About this exercise
Locate each line with the string "brown" in the listing below and copy it.

== == ==

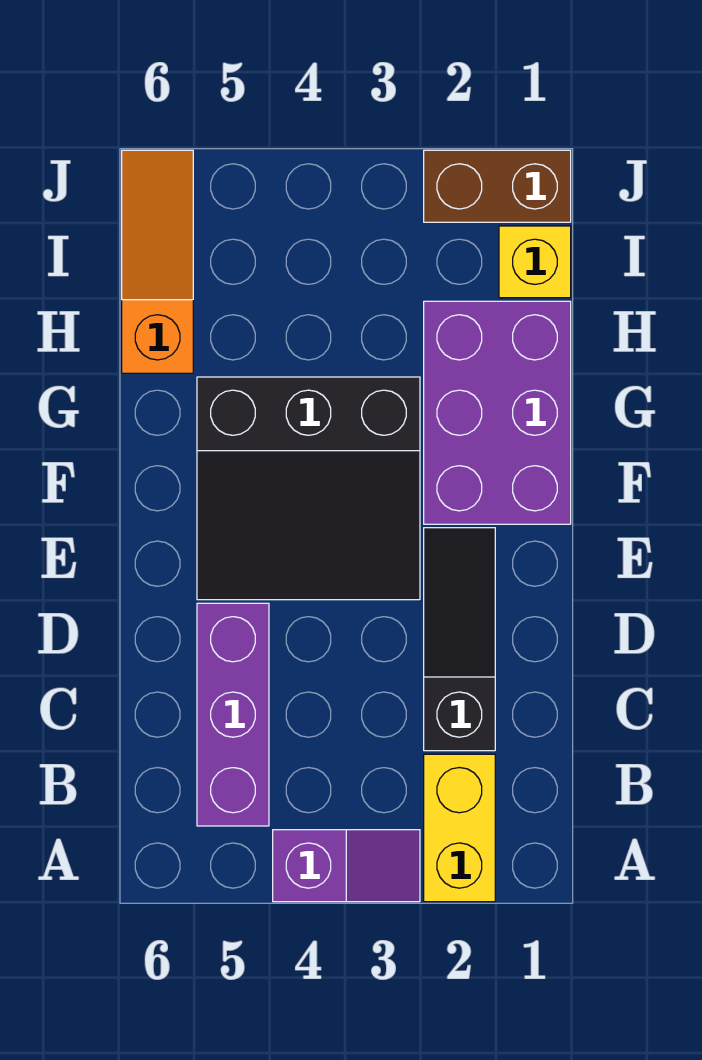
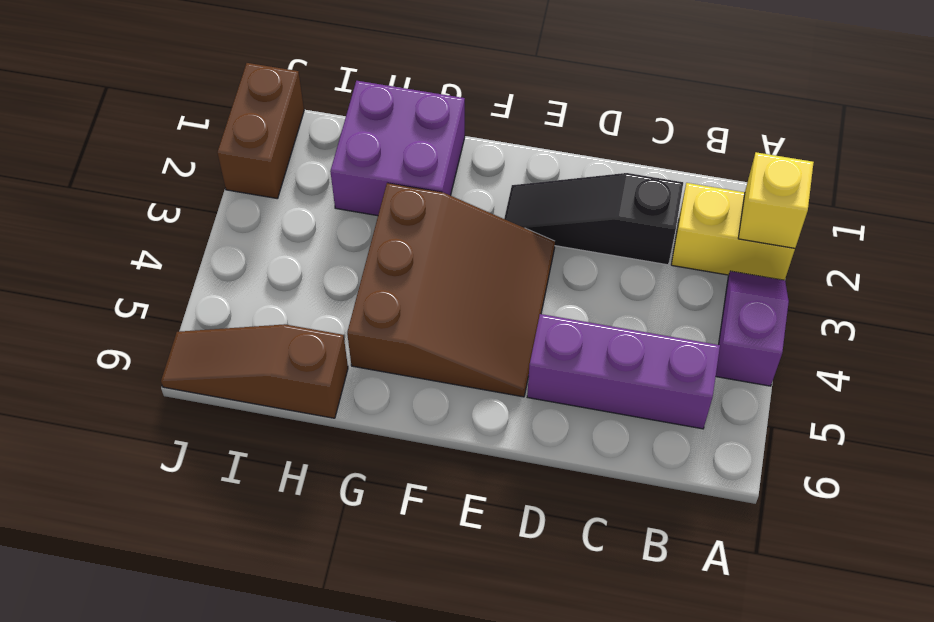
black slope E3:G5 level 1 top G -> brown slope E3:G5 level 1 top G
purple brick F1:H2 level 1 -> purple brick G1:H2 level 1
orange slope H6:J6 level 1 top H -> brown slope H6:J6 level 1 top H
yellow brick I1 level 1 -> yellow brick A2 level 2

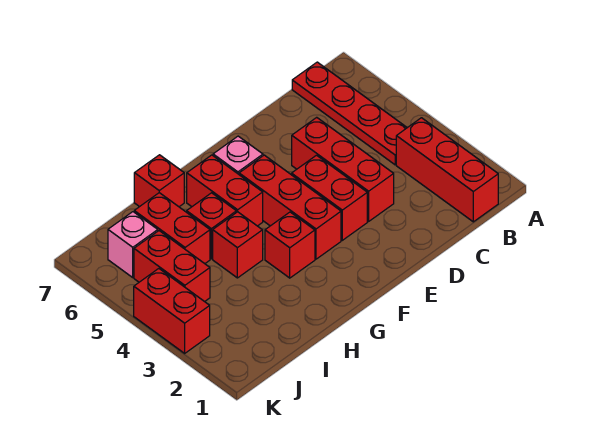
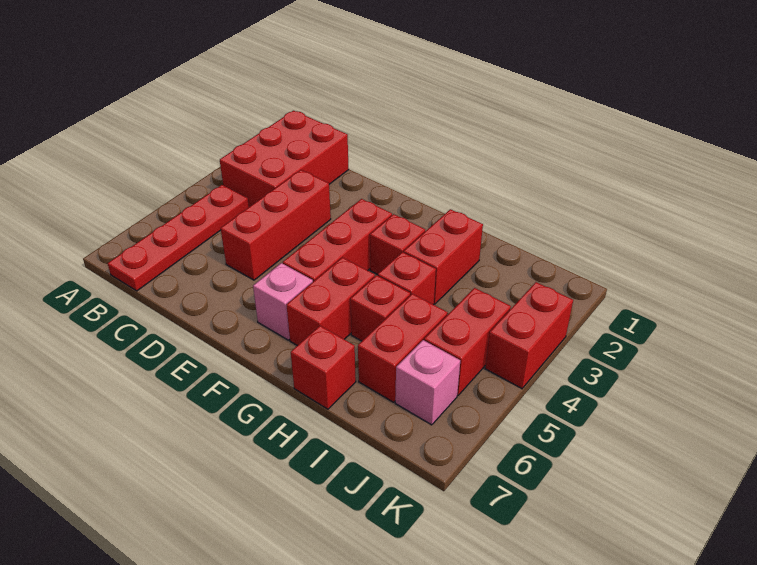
red brick B1:B3 level 1 -> red brick B1:C3 level 1
red brick E3:E4 level 1 -> red brick H2:H3 level 1

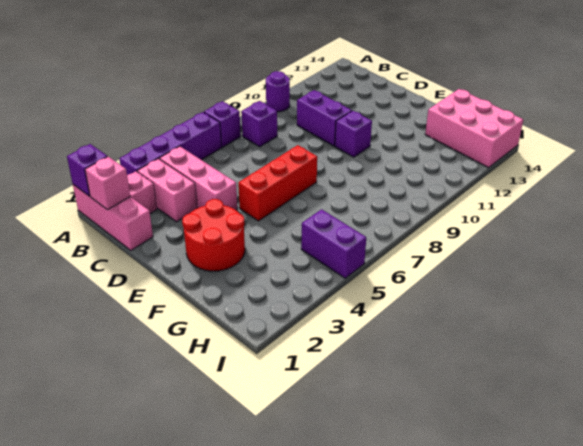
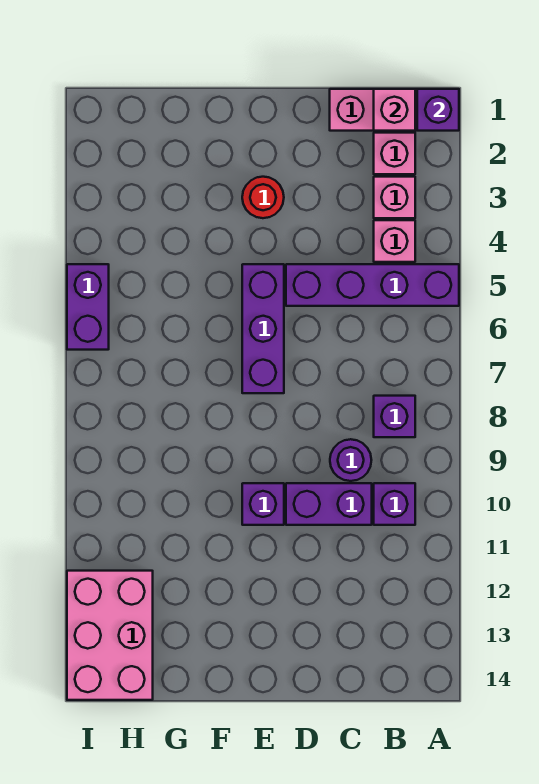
purple brick A3:A6 level 1 -> purple brick A5:D5 level 1
purple brick A7 level 1 -> purple brick B10 level 1
purple round brick A10 level 1 -> purple round brick C9 level 1
pink brick B3:C3 level 1 -> pink brick B3 level 1
pink brick B4:D4 level 1 -> pink brick B4 level 1
red round brick E2:F3 level 1 -> red round brick E3 level 1
red brick E5:E7 level 1 -> purple brick E5:E7 level 1
pink brick G13:I14 level 1 -> pink brick H12:I14 level 1
purple brick H5:I5 level 1 -> purple brick I5:I6 level 1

== == ==

Answer to the problem
black slope E3:G5 level 1 top G -> brown slope E3:G5 level 1 top G
orange slope H6:J6 level 1 top H -> brown slope H6:J6 level 1 top H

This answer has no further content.